§ **What the task requires**
Everything from the line containing "none -> green brick B1:D1 level 1" through the final line of the entries must be repeated exactly, and only that, without pictures.
________
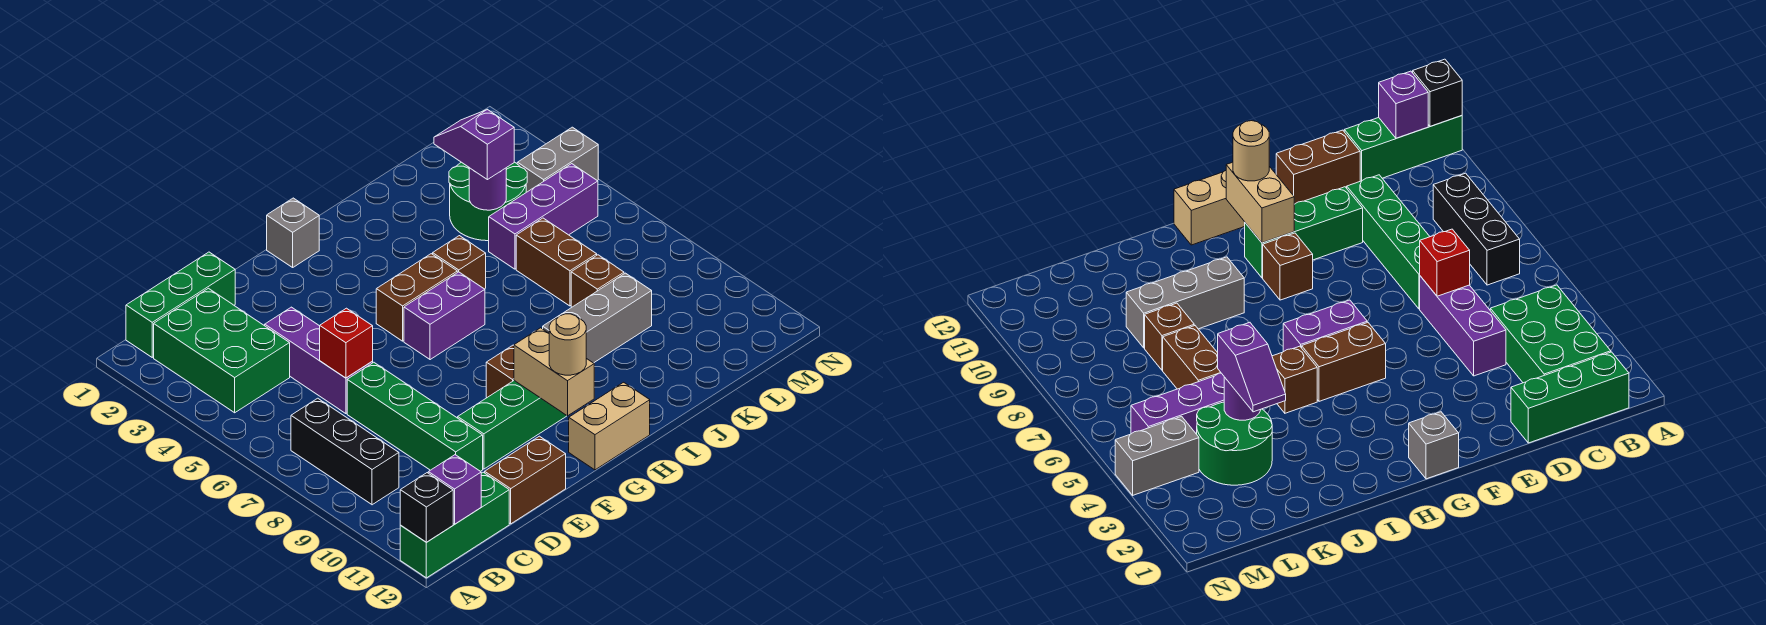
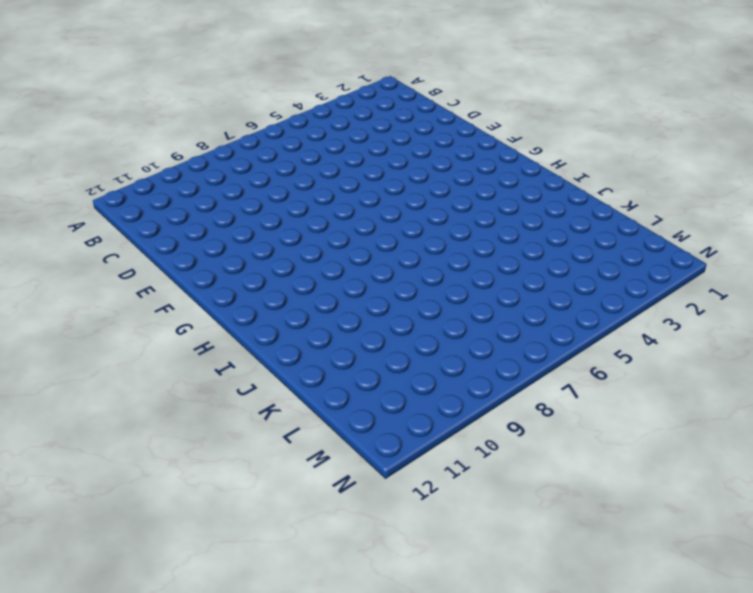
none -> green brick A12:C12 level 1
none -> green brick B1:D1 level 1
none -> green brick B2:C4 level 1

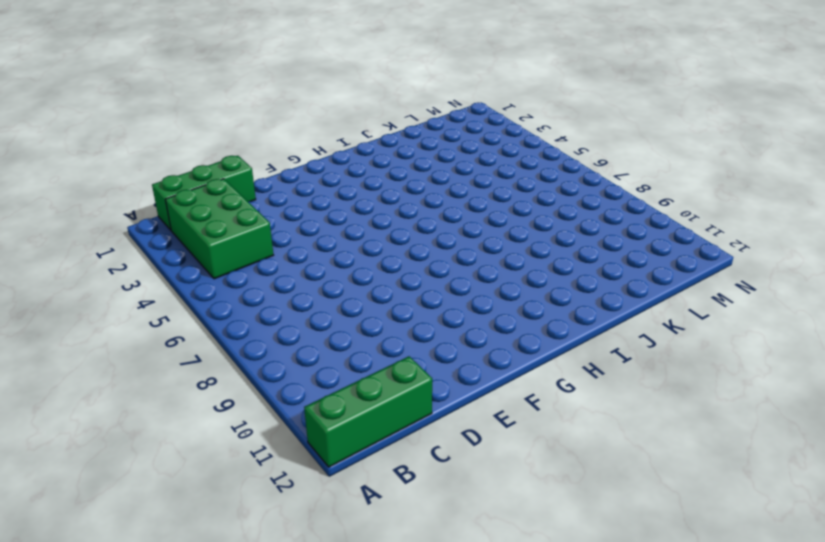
none -> black brick B7:B9 level 1
none -> purple brick D4:D6 level 1
none -> green brick D7:D10 level 1

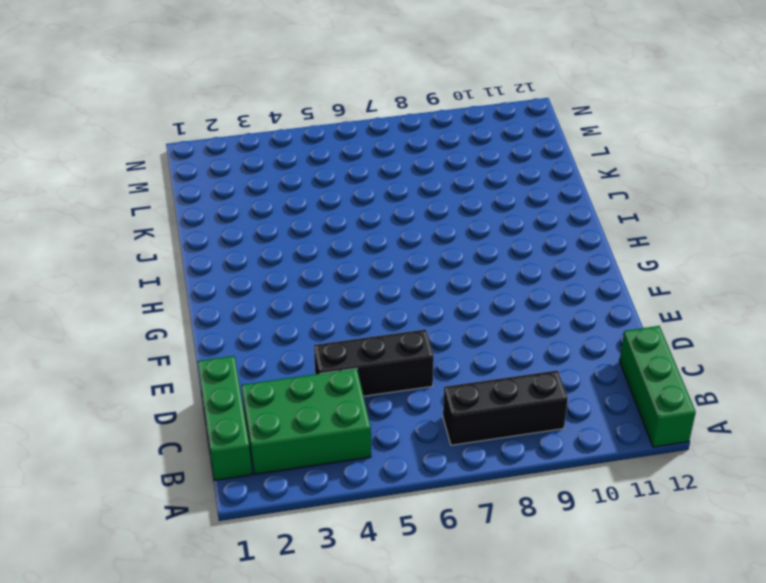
black brick D4:D6 level 1 -> purple brick D4:D6 level 1
none -> green brick D7:D10 level 1
none -> brown brick D12:E12 level 1
none -> green brick E10:G10 level 1

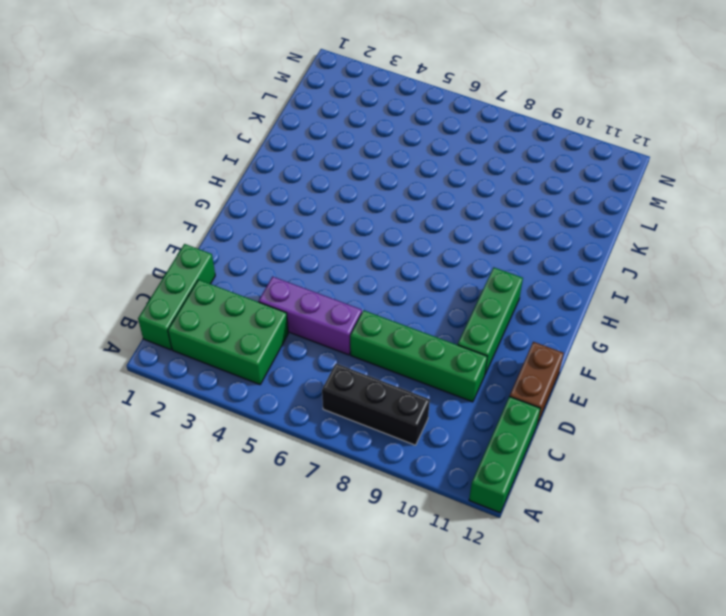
none -> grey brick G1 level 1
none -> brown brick G5:H5 level 1
none -> purple brick G6:H6 level 1

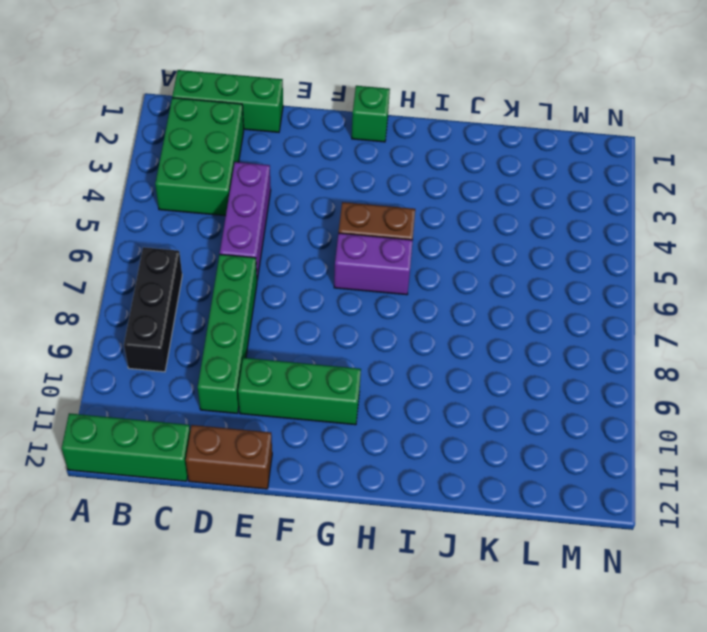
green brick G1 level 1 -> grey brick G1 level 1
none -> brown brick G9 level 1
none -> tan brick G12:H12 level 1
none -> brown brick I5 level 1

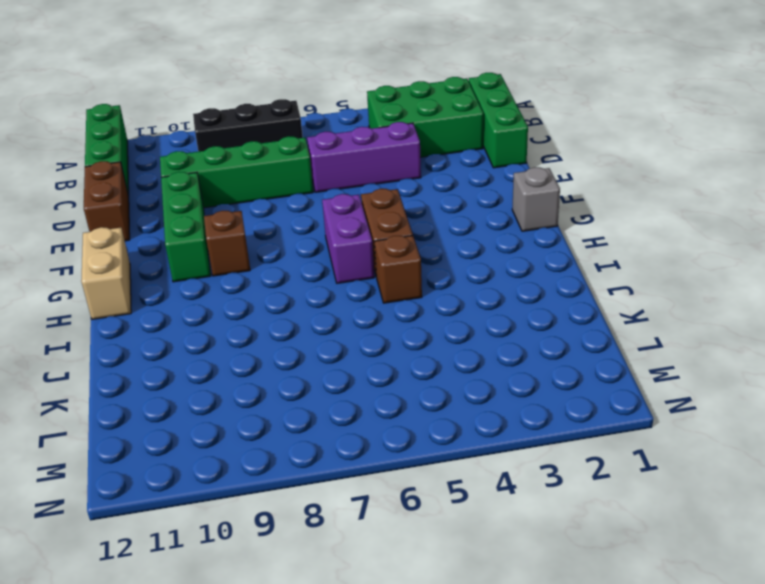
none -> grey brick I9:K9 level 1
none -> green round brick K3:L4 level 1
none -> purple brick K5:M5 level 1

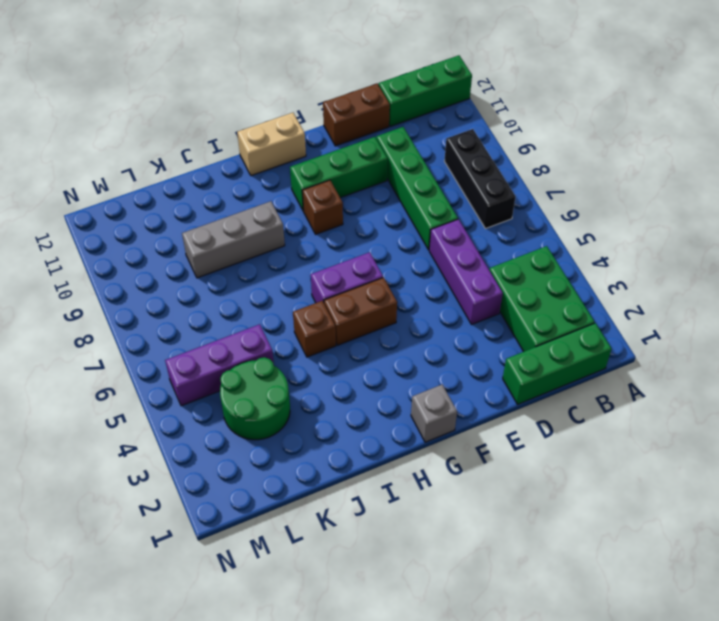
none -> brown brick K6:K7 level 1
none -> brown brick K8 level 1
none -> grey brick M4:N4 level 1

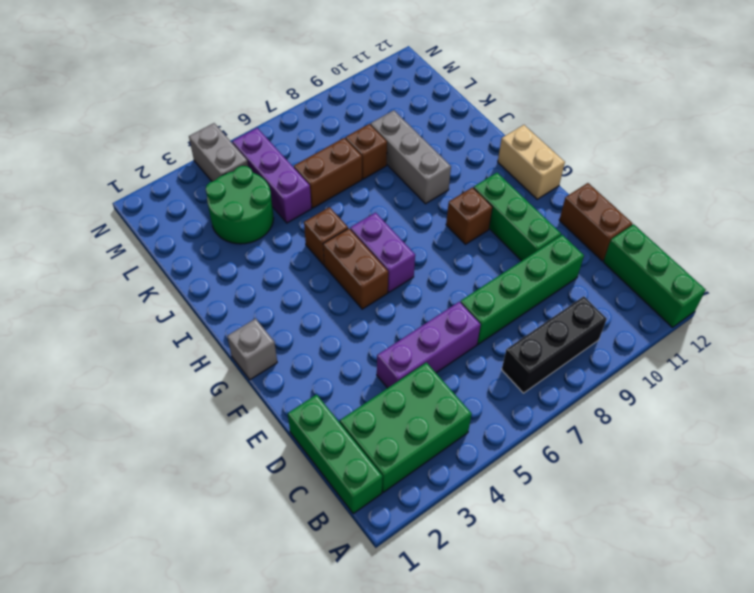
none -> black brick A12 level 2
none -> purple brick B12 level 2
none -> red brick D6 level 2

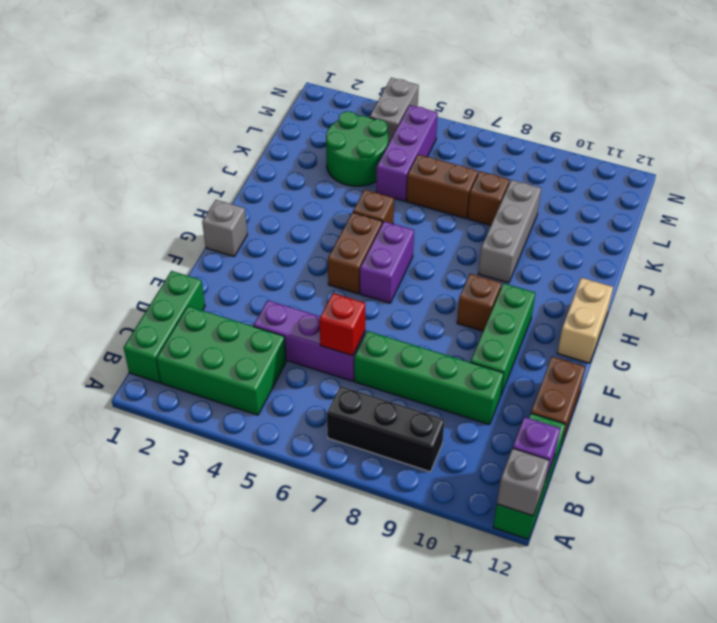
grey brick A12 level 2 -> black brick A12 level 2
none -> tan brick G10:G11 level 2
none -> purple round brick K4 level 2
none -> tan round brick G11 level 3

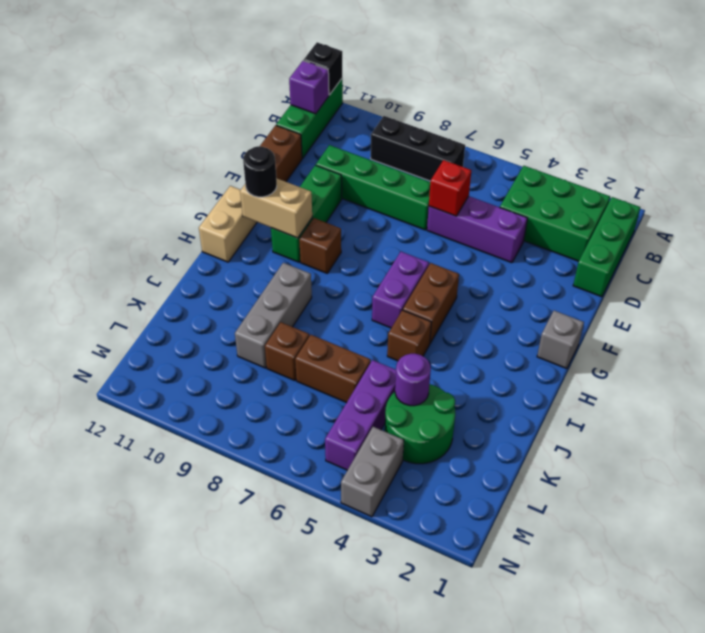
black round brick G11 level 3 -> tan round brick G11 level 3
none -> purple slope K3:K4 level 3 top 4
________
§ **Your solution**
none -> green brick B1:D1 level 1
none -> green brick B2:C4 level 1

none -> black brick B7:B9 level 1
none -> purple brick D4:D6 level 1
none -> green brick D7:D10 level 1

black brick D4:D6 level 1 -> purple brick D4:D6 level 1
none -> green brick D7:D10 level 1
none -> brown brick D12:E12 level 1
none -> green brick E10:G10 level 1

none -> grey brick G1 level 1
none -> brown brick G5:H5 level 1
none -> purple brick G6:H6 level 1

green brick G1 level 1 -> grey brick G1 level 1
none -> brown brick G9 level 1
none -> tan brick G12:H12 level 1
none -> brown brick I5 level 1

none -> grey brick I9:K9 level 1
none -> green round brick K3:L4 level 1
none -> purple brick K5:M5 level 1

none -> brown brick K6:K7 level 1
none -> brown brick K8 level 1
none -> grey brick M4:N4 level 1

none -> black brick A12 level 2
none -> purple brick B12 level 2
none -> red brick D6 level 2

grey brick A12 level 2 -> black brick A12 level 2
none -> tan brick G10:G11 level 2
none -> purple round brick K4 level 2
none -> tan round brick G11 level 3

black round brick G11 level 3 -> tan round brick G11 level 3
none -> purple slope K3:K4 level 3 top 4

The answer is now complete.